Required action:
Only lines holding the word "clockwise" are wanted from the records; copy all of them.

Listed records:

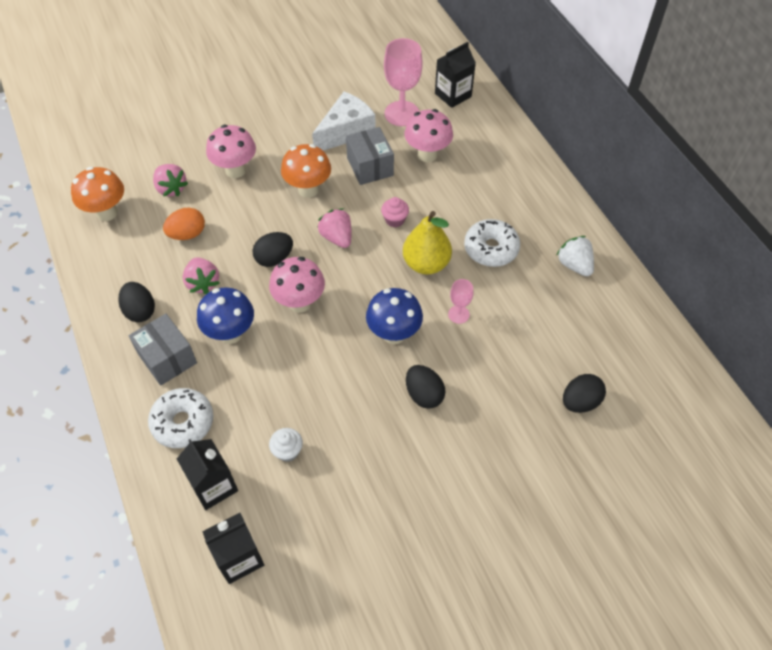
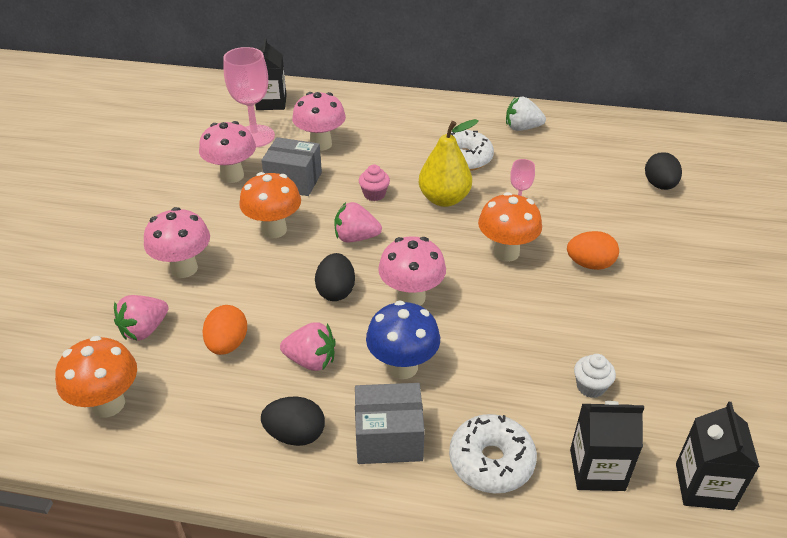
camera: 55 degrees left, 15 degrees down
(171, 188) = (144, 330): pink strawberry -> pink strawberry turned 135 degrees clockwise
(346, 132) = (232, 176): white cheese -> pink mushroom
(394, 334) = (506, 252): blue mushroom -> orange mushroom
(424, 394) = (590, 264): black egg -> orange egg

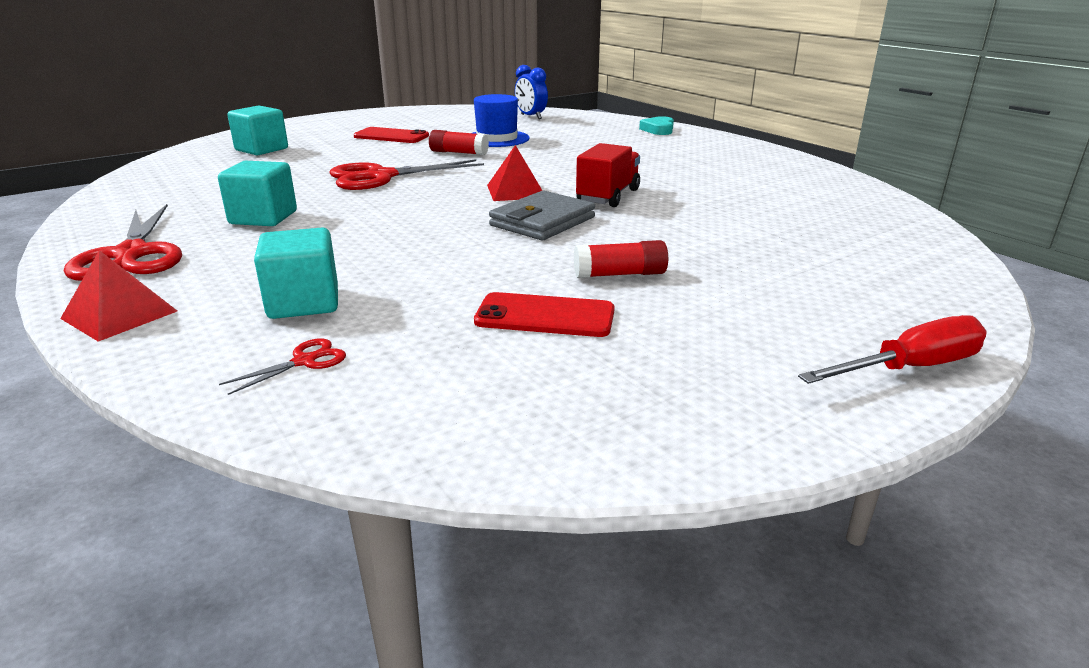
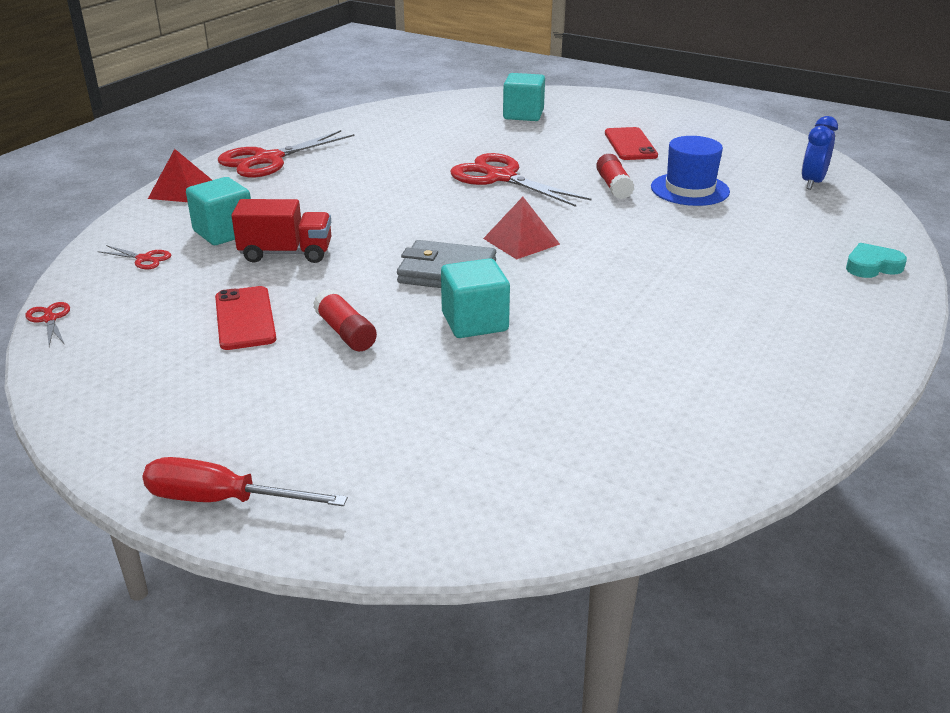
camera: 65 degrees right, 5 degrees up
(263, 218) = (364, 170): turquoise cube -> turquoise cube (474, 322)
(407, 454) = (49, 319): none -> red scissors
(608, 196) = (552, 287): red truck -> red truck (286, 253)
(910, 368) = (222, 500): red screwdriver -> red screwdriver turned 150 degrees clockwise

Exercise solution:
(171, 188) = (144, 330): pink strawberry -> pink strawberry turned 135 degrees clockwise
(910, 368) = (222, 500): red screwdriver -> red screwdriver turned 150 degrees clockwise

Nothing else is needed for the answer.